• Synthetic shape transformation data
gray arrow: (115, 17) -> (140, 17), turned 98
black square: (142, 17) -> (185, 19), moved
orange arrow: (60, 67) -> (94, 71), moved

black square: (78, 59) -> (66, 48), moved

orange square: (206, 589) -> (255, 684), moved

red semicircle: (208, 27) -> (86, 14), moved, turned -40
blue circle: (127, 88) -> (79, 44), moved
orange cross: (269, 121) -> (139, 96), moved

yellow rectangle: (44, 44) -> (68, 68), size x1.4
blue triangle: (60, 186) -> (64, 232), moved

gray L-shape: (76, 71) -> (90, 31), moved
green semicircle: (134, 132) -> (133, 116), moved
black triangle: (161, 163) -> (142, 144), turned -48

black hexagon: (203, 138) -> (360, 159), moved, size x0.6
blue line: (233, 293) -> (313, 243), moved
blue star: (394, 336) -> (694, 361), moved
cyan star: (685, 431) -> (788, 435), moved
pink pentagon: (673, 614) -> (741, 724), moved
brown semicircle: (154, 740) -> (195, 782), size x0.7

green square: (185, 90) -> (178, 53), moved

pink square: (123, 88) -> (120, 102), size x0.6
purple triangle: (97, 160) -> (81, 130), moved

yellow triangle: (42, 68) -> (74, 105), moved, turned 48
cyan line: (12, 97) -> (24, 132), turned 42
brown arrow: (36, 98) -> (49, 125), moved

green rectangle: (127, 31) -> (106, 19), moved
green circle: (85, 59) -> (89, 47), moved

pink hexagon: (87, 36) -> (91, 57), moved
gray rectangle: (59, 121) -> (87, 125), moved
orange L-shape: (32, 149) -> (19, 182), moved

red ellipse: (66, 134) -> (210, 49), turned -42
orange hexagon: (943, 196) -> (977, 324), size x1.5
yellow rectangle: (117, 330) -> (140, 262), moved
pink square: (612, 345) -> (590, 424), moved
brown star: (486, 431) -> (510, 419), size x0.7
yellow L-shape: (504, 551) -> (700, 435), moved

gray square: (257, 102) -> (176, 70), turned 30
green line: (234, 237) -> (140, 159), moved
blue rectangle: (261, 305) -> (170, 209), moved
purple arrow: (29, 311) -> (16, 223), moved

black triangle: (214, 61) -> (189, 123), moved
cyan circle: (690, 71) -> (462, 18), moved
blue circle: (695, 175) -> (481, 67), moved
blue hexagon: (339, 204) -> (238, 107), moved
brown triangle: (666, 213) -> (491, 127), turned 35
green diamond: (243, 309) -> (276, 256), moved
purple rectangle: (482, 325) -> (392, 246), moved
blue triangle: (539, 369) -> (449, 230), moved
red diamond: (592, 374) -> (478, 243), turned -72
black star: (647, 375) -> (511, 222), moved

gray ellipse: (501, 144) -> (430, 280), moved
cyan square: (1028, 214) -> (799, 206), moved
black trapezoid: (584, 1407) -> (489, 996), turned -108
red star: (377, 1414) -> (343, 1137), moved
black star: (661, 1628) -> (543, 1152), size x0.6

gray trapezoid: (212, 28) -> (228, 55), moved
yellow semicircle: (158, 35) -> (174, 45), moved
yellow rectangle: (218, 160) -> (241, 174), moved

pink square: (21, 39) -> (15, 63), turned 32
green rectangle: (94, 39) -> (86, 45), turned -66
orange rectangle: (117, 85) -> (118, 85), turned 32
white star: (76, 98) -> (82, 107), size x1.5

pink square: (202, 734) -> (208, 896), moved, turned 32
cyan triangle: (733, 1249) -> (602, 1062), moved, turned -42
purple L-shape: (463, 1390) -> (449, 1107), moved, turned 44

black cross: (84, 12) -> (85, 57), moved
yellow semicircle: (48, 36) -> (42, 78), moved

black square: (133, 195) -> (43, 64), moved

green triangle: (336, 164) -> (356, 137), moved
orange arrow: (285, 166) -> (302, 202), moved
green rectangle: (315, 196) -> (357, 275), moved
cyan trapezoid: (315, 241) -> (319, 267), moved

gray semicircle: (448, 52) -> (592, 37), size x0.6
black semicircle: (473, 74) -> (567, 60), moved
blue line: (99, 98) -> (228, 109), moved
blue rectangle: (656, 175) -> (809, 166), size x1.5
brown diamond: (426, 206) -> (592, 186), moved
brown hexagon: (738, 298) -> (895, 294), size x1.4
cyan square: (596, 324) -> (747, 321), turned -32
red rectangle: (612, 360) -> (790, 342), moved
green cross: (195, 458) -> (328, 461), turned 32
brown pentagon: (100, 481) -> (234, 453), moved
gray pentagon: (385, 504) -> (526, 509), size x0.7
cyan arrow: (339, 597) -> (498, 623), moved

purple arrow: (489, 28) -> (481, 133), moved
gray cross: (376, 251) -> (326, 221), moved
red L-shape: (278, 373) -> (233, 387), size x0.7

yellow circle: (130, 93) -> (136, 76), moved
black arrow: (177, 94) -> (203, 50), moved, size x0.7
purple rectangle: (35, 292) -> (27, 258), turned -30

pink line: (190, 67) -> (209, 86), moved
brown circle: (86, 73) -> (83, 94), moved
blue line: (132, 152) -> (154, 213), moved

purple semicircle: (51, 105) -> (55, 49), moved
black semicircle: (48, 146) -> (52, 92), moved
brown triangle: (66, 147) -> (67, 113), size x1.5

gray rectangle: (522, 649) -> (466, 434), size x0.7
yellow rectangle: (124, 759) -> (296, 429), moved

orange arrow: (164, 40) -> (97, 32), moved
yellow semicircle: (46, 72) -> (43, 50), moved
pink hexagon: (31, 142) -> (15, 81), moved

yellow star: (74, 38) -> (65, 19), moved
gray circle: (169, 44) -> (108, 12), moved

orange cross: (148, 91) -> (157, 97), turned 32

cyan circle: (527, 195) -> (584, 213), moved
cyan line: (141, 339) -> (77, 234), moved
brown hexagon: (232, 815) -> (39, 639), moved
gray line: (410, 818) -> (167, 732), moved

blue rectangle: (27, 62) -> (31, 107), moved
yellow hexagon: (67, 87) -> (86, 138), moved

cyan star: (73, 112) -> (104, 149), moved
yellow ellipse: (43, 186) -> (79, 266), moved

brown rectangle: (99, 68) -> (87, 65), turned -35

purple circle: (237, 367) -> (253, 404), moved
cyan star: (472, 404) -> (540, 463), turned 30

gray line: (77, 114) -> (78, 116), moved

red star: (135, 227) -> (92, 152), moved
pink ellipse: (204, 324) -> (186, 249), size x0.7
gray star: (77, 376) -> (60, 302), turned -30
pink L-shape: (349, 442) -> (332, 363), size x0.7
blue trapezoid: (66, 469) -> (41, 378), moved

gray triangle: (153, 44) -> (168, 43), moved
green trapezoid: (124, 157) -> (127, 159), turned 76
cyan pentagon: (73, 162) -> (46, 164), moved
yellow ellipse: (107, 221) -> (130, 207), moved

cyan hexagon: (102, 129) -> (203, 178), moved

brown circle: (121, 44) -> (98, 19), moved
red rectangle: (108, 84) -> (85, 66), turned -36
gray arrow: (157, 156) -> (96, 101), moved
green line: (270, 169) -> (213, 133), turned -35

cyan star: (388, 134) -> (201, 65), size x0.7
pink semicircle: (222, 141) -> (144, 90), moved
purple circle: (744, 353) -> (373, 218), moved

• Work instructions
Reprint exactly the lines above that start at the one with "yellow rectangle: (117, 330)" and end at the one with "blue rectangle: (656, 175)", keeping both and adding none.

• Response area
yellow rectangle: (117, 330) -> (140, 262), moved
pink square: (612, 345) -> (590, 424), moved
brown star: (486, 431) -> (510, 419), size x0.7
yellow L-shape: (504, 551) -> (700, 435), moved

gray square: (257, 102) -> (176, 70), turned 30
green line: (234, 237) -> (140, 159), moved
blue rectangle: (261, 305) -> (170, 209), moved
purple arrow: (29, 311) -> (16, 223), moved

black triangle: (214, 61) -> (189, 123), moved
cyan circle: (690, 71) -> (462, 18), moved
blue circle: (695, 175) -> (481, 67), moved
blue hexagon: (339, 204) -> (238, 107), moved
brown triangle: (666, 213) -> (491, 127), turned 35
green diamond: (243, 309) -> (276, 256), moved
purple rectangle: (482, 325) -> (392, 246), moved
blue triangle: (539, 369) -> (449, 230), moved
red diamond: (592, 374) -> (478, 243), turned -72
black star: (647, 375) -> (511, 222), moved

gray ellipse: (501, 144) -> (430, 280), moved
cyan square: (1028, 214) -> (799, 206), moved
black trapezoid: (584, 1407) -> (489, 996), turned -108
red star: (377, 1414) -> (343, 1137), moved
black star: (661, 1628) -> (543, 1152), size x0.6

gray trapezoid: (212, 28) -> (228, 55), moved
yellow semicircle: (158, 35) -> (174, 45), moved
yellow rectangle: (218, 160) -> (241, 174), moved

pink square: (21, 39) -> (15, 63), turned 32
green rectangle: (94, 39) -> (86, 45), turned -66
orange rectangle: (117, 85) -> (118, 85), turned 32
white star: (76, 98) -> (82, 107), size x1.5

pink square: (202, 734) -> (208, 896), moved, turned 32
cyan triangle: (733, 1249) -> (602, 1062), moved, turned -42
purple L-shape: (463, 1390) -> (449, 1107), moved, turned 44

black cross: (84, 12) -> (85, 57), moved
yellow semicircle: (48, 36) -> (42, 78), moved

black square: (133, 195) -> (43, 64), moved

green triangle: (336, 164) -> (356, 137), moved
orange arrow: (285, 166) -> (302, 202), moved
green rectangle: (315, 196) -> (357, 275), moved
cyan trapezoid: (315, 241) -> (319, 267), moved

gray semicircle: (448, 52) -> (592, 37), size x0.6
black semicircle: (473, 74) -> (567, 60), moved
blue line: (99, 98) -> (228, 109), moved
blue rectangle: (656, 175) -> (809, 166), size x1.5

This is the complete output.